PROMPT:
Turn the listing below into a Markdown table with the columns "Row" and "Change", numbering each row and putting one line of the listing in each row. Omit blank lines and the picture markers.

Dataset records
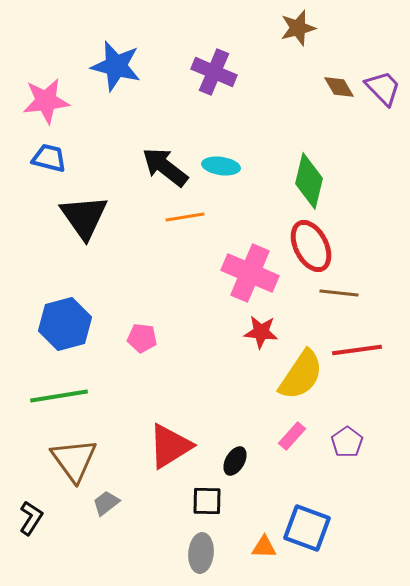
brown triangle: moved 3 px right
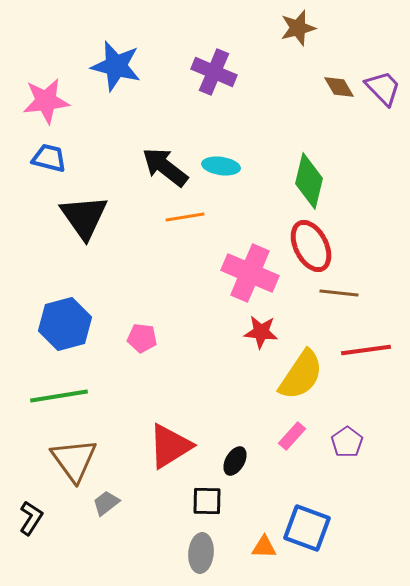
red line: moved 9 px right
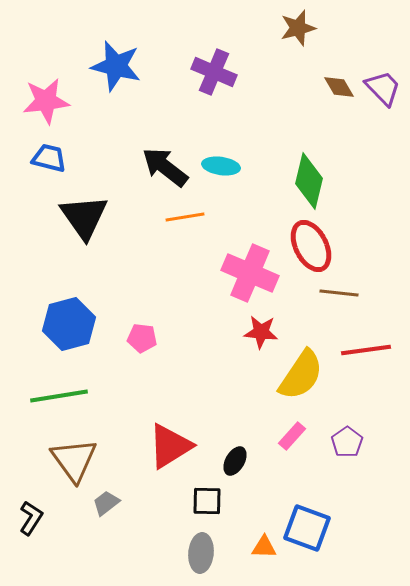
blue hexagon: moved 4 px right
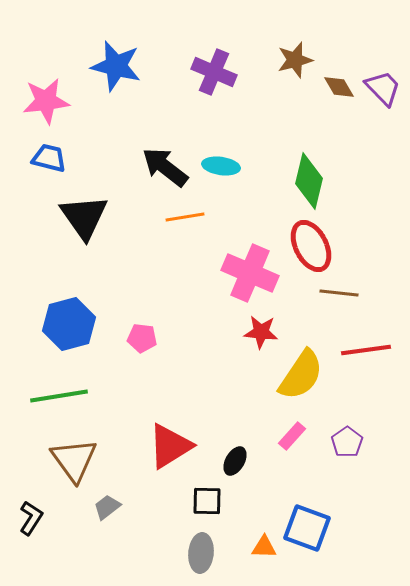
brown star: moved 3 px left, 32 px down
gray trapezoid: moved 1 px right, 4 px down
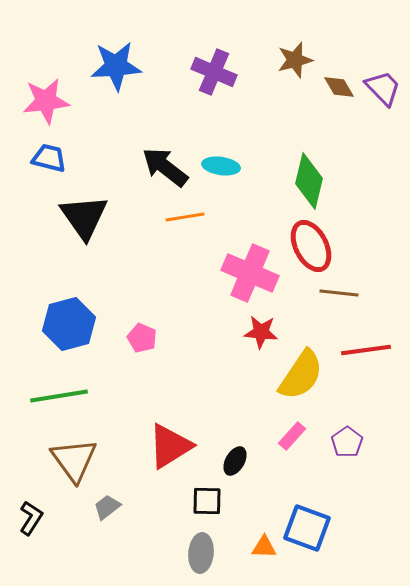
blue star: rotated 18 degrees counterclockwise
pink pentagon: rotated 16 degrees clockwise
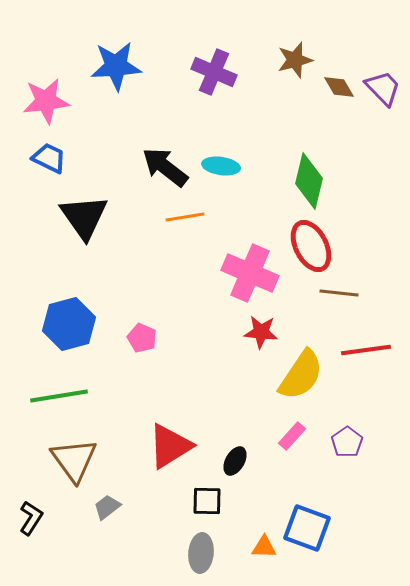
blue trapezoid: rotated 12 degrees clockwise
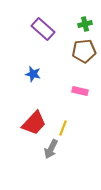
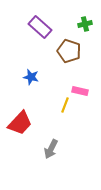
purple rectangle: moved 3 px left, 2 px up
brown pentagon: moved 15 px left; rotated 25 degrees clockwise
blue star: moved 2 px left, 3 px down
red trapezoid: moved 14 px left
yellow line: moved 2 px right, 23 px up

SOLUTION FOR THIS TASK:
| Row | Change |
|---|---|
| 1 | brown triangle: moved 3 px right |
| 2 | red line: moved 9 px right |
| 3 | blue hexagon: moved 4 px right |
| 4 | brown star: moved 3 px left, 32 px down |
| 5 | gray trapezoid: moved 1 px right, 4 px down |
| 6 | blue star: rotated 18 degrees counterclockwise |
| 7 | pink pentagon: rotated 16 degrees clockwise |
| 8 | blue trapezoid: rotated 12 degrees clockwise |
| 9 | purple rectangle: moved 3 px left, 2 px up |
| 10 | brown pentagon: moved 15 px left; rotated 25 degrees clockwise |
| 11 | blue star: moved 2 px left, 3 px down |
| 12 | red trapezoid: moved 14 px left |
| 13 | yellow line: moved 2 px right, 23 px up |